The lines below, from the one containing "TOF pin XSHUT: RX -> D0" through the one containing "POT2 pin SIG: D4 -> A0", should be set down exactly, with no pictures and nothing else.
%%
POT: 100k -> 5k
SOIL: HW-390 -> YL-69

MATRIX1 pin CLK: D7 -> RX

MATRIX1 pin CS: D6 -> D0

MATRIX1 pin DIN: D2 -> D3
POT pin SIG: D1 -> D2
%%
%%
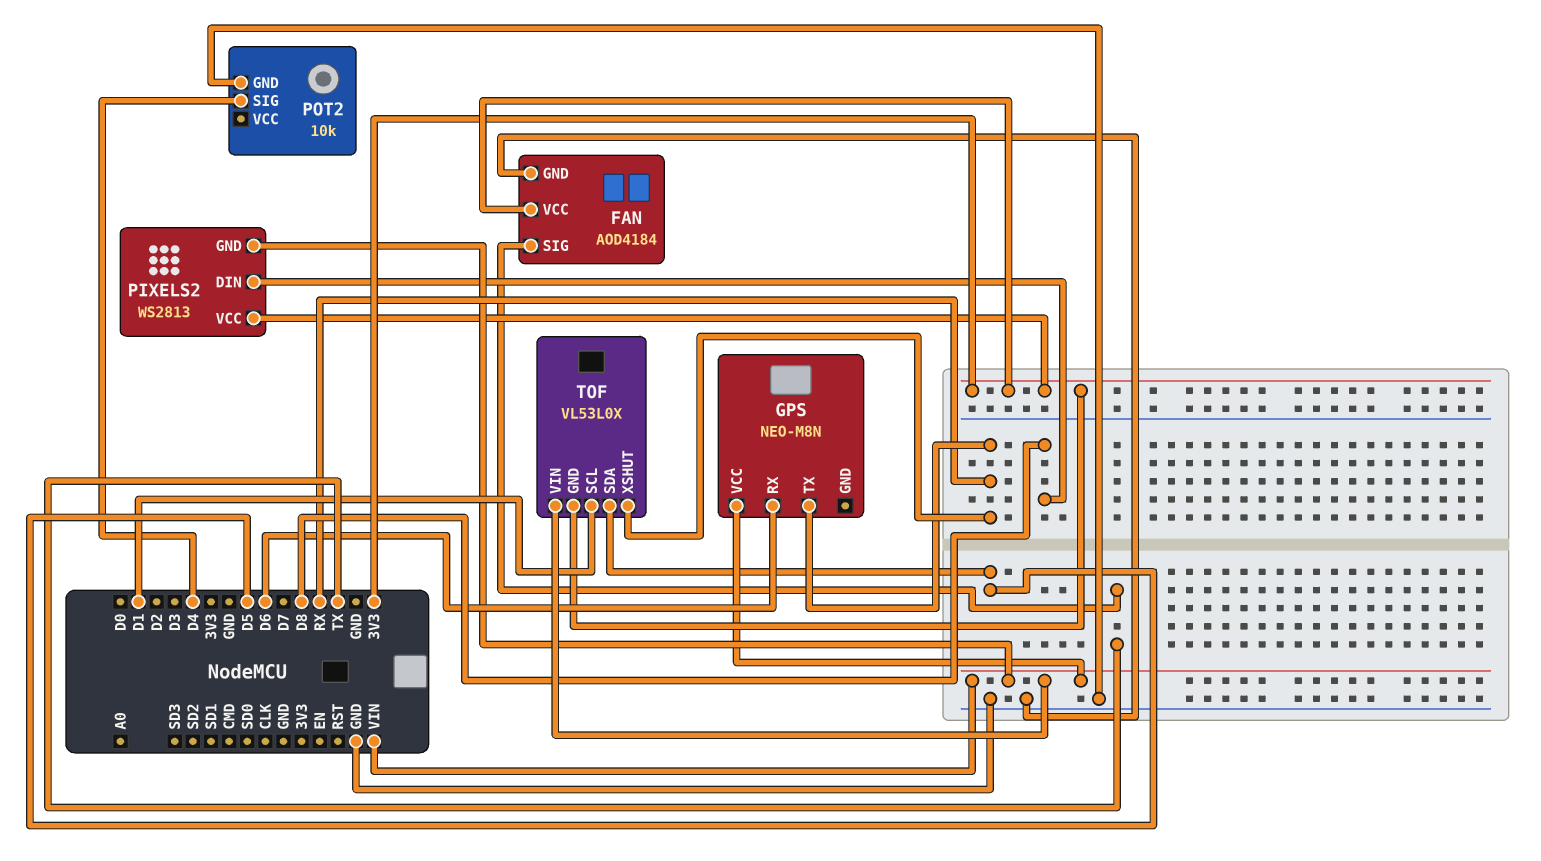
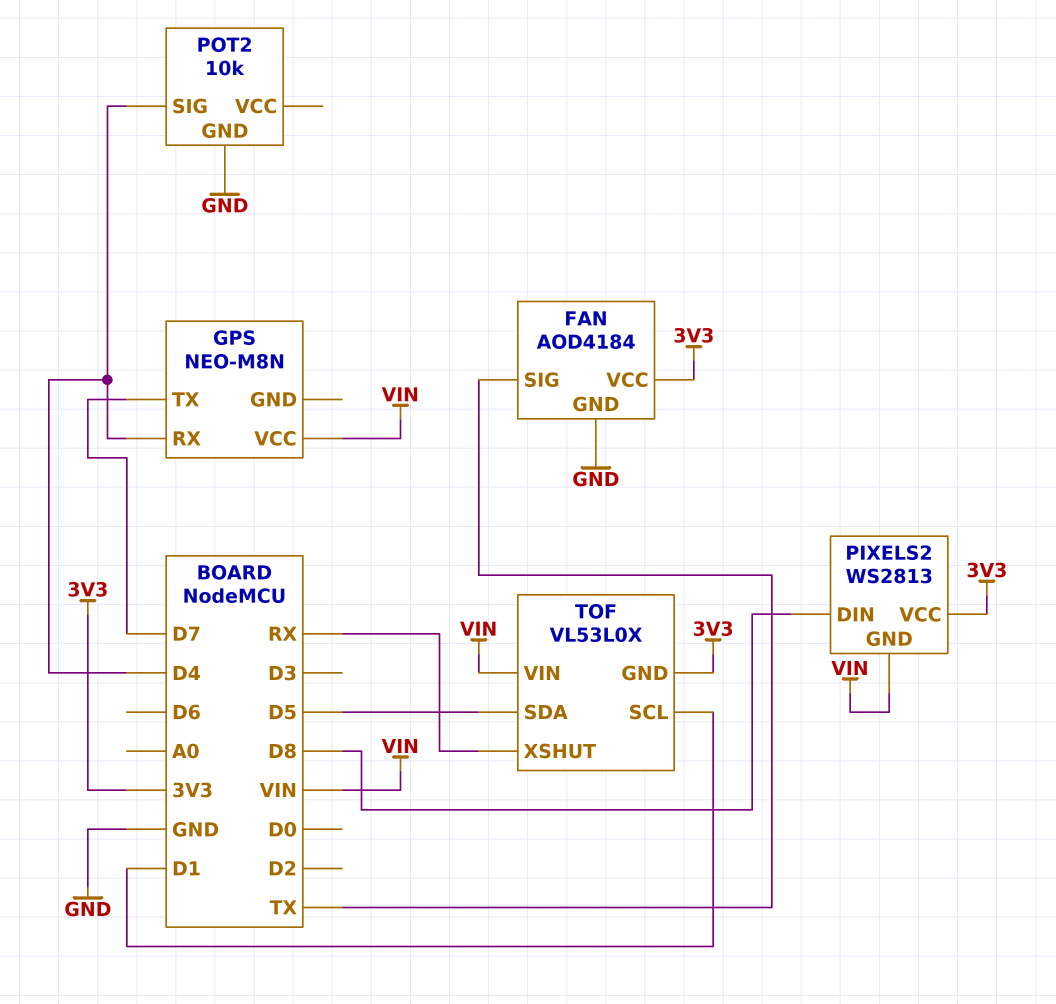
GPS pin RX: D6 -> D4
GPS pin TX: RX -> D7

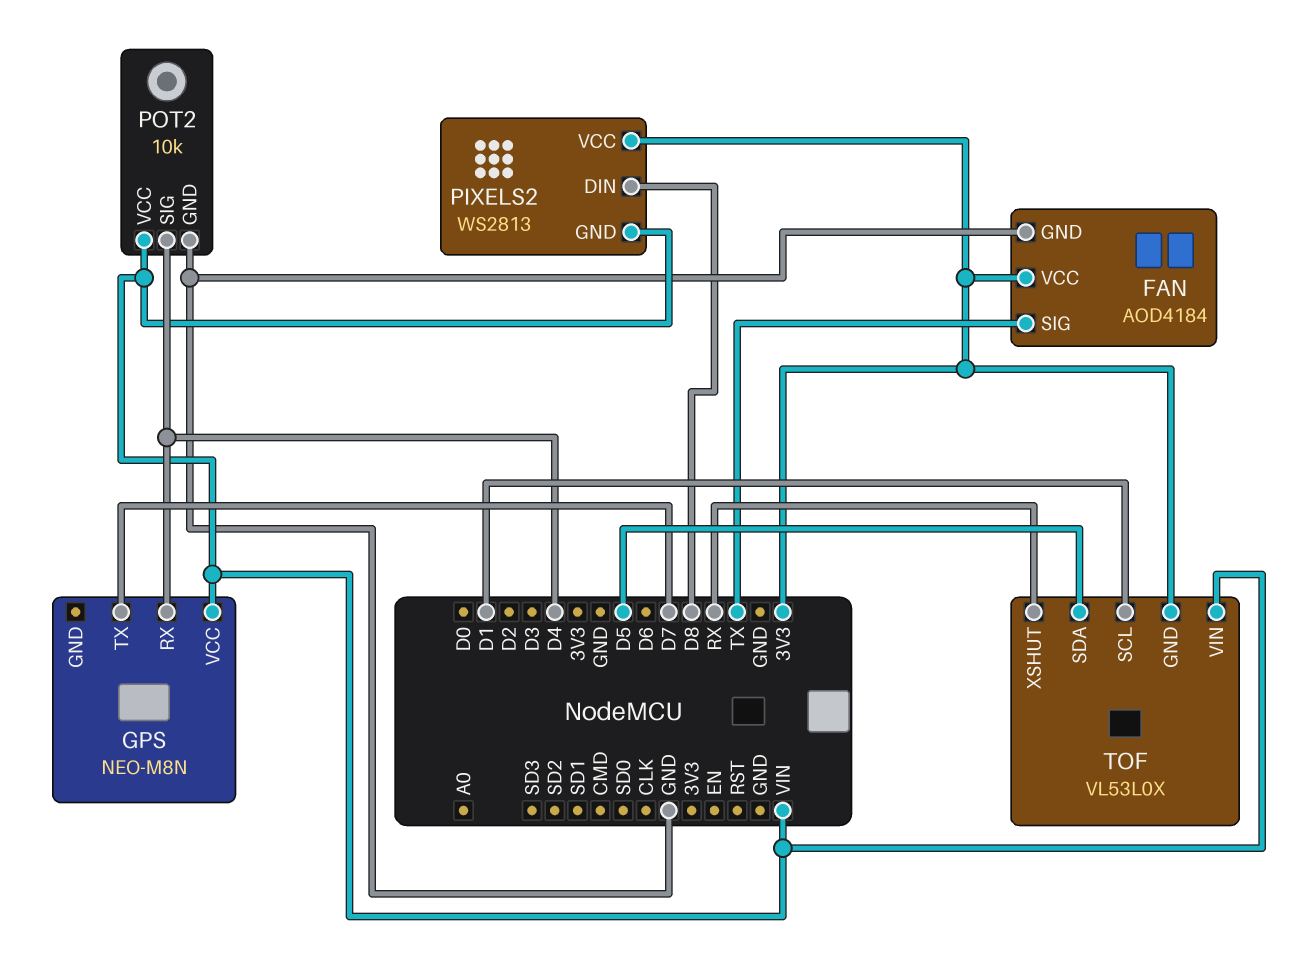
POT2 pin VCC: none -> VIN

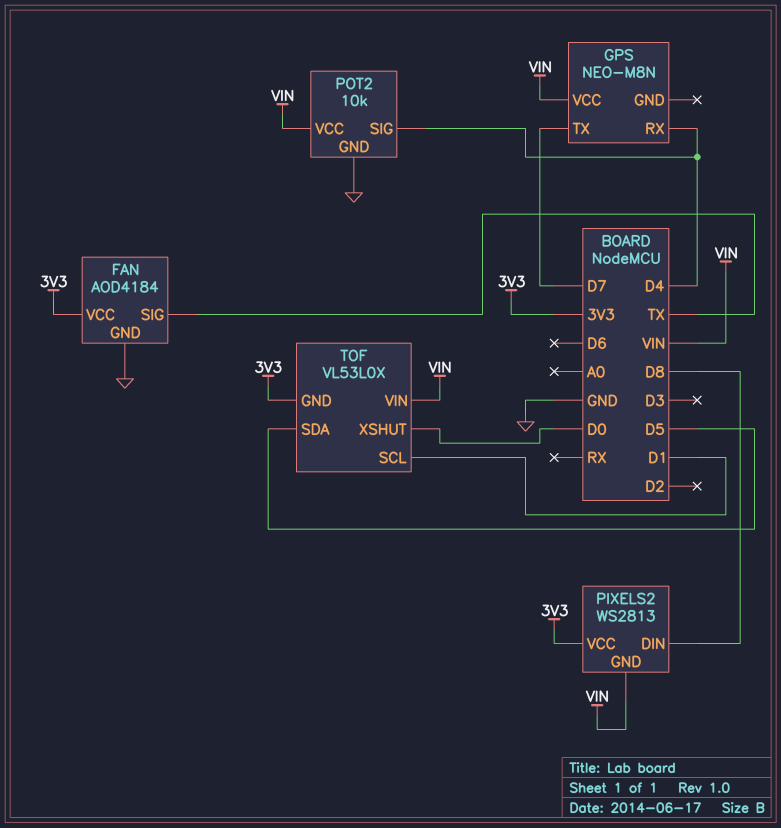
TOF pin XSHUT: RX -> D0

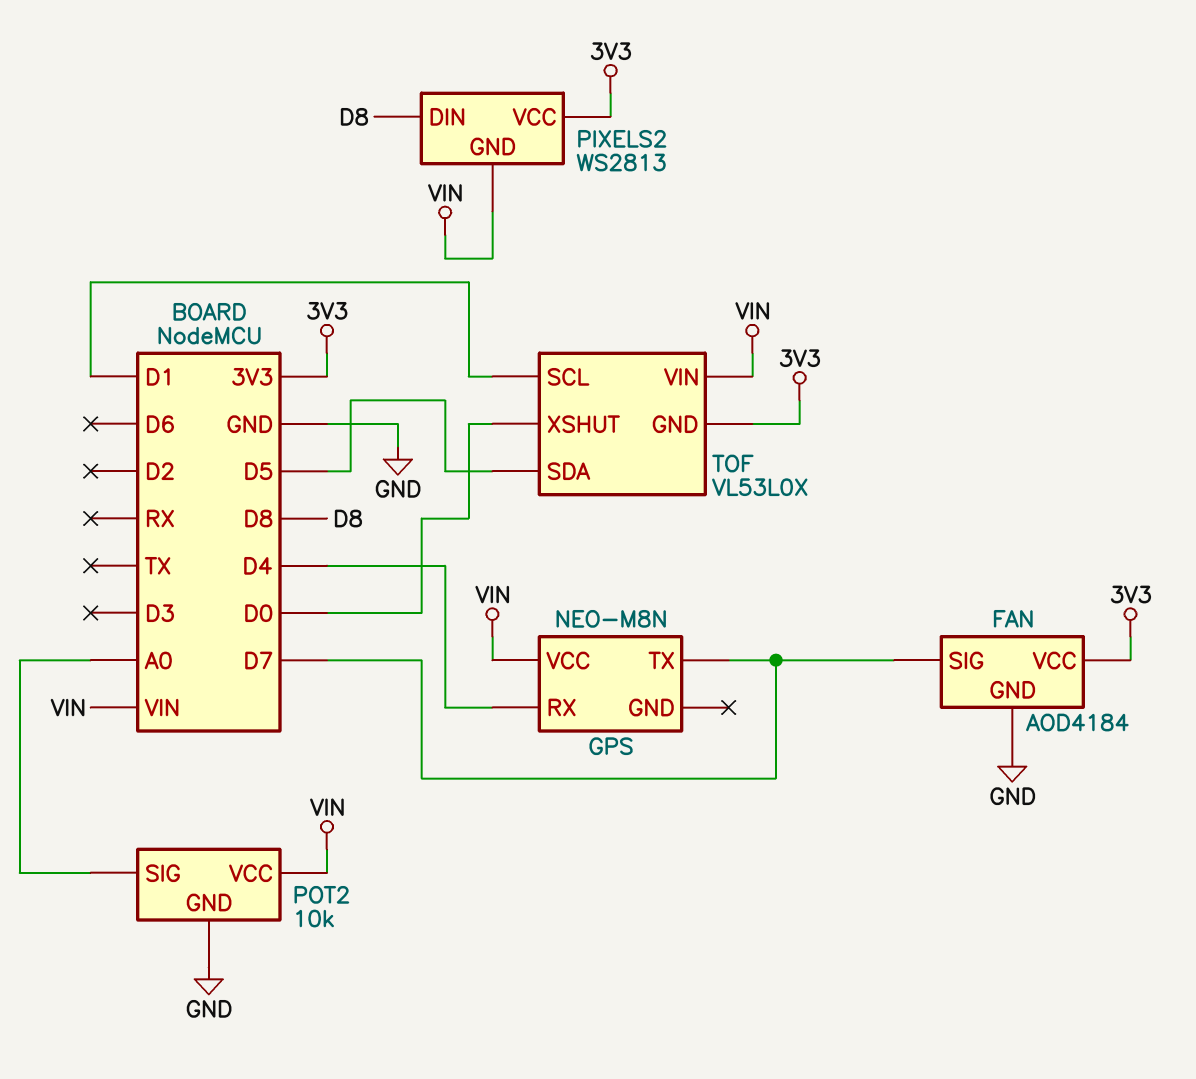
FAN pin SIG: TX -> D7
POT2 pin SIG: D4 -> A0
%%
## [TASK SOLUTION]
TOF pin XSHUT: RX -> D0

FAN pin SIG: TX -> D7
POT2 pin SIG: D4 -> A0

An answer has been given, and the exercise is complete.